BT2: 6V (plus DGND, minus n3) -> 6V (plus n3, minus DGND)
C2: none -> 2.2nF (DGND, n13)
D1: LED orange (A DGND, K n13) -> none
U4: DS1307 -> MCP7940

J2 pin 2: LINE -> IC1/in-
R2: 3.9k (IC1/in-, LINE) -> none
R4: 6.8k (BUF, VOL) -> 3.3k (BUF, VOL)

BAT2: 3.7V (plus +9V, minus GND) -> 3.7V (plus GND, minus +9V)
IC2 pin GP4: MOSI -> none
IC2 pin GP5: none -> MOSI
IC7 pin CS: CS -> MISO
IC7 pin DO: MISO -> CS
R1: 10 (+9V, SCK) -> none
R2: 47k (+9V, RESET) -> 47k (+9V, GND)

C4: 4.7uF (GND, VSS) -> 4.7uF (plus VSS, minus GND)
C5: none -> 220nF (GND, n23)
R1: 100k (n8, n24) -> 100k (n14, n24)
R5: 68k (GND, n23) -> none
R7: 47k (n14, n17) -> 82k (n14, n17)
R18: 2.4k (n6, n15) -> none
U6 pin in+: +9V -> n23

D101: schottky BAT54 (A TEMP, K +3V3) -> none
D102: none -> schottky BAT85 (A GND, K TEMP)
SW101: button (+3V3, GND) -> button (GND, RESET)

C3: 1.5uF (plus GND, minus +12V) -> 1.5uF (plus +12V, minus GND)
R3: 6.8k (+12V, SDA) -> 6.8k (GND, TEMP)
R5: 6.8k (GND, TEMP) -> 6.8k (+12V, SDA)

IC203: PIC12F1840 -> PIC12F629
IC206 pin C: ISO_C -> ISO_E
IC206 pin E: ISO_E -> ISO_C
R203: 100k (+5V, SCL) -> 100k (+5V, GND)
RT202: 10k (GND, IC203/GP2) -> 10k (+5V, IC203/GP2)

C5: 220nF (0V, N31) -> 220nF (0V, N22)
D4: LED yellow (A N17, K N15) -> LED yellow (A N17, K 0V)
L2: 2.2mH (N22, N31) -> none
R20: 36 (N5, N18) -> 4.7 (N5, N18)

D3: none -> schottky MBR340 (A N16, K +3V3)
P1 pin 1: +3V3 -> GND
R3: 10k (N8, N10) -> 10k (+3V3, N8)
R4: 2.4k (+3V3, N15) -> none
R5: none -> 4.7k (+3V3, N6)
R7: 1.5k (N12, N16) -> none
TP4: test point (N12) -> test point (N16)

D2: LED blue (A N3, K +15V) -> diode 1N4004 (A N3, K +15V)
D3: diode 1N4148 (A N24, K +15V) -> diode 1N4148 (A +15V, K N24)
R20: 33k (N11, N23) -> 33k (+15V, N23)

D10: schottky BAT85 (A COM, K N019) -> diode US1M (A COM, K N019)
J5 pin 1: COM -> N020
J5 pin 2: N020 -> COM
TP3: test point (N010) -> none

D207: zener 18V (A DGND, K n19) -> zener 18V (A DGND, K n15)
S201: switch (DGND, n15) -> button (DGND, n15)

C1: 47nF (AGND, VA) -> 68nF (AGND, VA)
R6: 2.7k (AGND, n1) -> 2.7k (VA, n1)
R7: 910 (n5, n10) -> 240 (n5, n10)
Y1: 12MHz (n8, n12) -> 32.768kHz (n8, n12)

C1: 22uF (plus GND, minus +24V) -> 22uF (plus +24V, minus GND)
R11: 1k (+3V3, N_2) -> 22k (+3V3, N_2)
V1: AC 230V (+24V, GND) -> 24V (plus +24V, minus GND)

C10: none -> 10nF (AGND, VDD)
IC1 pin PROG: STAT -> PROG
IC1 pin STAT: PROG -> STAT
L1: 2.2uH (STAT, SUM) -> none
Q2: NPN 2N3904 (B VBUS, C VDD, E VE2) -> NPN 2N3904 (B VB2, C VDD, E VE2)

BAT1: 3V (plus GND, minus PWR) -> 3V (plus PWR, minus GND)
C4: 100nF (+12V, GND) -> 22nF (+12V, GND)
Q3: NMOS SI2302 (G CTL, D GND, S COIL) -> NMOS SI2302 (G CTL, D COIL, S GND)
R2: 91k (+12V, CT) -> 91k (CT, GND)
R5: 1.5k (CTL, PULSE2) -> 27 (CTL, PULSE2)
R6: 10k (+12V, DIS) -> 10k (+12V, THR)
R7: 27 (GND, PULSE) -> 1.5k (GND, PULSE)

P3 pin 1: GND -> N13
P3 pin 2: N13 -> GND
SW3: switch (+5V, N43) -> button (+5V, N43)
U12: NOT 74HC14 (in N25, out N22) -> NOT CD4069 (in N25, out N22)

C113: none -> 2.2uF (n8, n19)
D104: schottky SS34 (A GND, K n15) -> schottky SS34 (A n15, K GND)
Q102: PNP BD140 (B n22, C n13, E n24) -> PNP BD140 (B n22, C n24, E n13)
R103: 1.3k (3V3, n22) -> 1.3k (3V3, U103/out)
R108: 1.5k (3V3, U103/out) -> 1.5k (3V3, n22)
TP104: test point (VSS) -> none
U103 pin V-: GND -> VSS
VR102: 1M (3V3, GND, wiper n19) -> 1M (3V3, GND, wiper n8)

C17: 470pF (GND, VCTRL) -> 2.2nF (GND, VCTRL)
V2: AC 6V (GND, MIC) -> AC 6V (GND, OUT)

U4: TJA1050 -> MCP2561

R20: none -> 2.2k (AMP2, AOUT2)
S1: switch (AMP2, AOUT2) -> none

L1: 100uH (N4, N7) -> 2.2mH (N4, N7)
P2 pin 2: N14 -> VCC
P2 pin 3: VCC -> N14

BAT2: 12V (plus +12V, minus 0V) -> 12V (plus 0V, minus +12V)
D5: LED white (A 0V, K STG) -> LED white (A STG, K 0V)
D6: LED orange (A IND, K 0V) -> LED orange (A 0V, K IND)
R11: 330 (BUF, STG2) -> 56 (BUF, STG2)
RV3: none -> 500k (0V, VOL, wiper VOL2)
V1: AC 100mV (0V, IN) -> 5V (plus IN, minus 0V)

——————

▸ **EXERCISE INSTRUCTIONS**: Taking the lines above, repeat exactly those from the line that contains "D3: none -> schottky MBR340 (A N16, K +3V3)" through the line that contains "R20: 33k (N11, N23) -> 33k (+15V, N23)", and both of those lines as well. Include nothing else.

▸ **RESPONSE BELOW**:
D3: none -> schottky MBR340 (A N16, K +3V3)
P1 pin 1: +3V3 -> GND
R3: 10k (N8, N10) -> 10k (+3V3, N8)
R4: 2.4k (+3V3, N15) -> none
R5: none -> 4.7k (+3V3, N6)
R7: 1.5k (N12, N16) -> none
TP4: test point (N12) -> test point (N16)

D2: LED blue (A N3, K +15V) -> diode 1N4004 (A N3, K +15V)
D3: diode 1N4148 (A N24, K +15V) -> diode 1N4148 (A +15V, K N24)
R20: 33k (N11, N23) -> 33k (+15V, N23)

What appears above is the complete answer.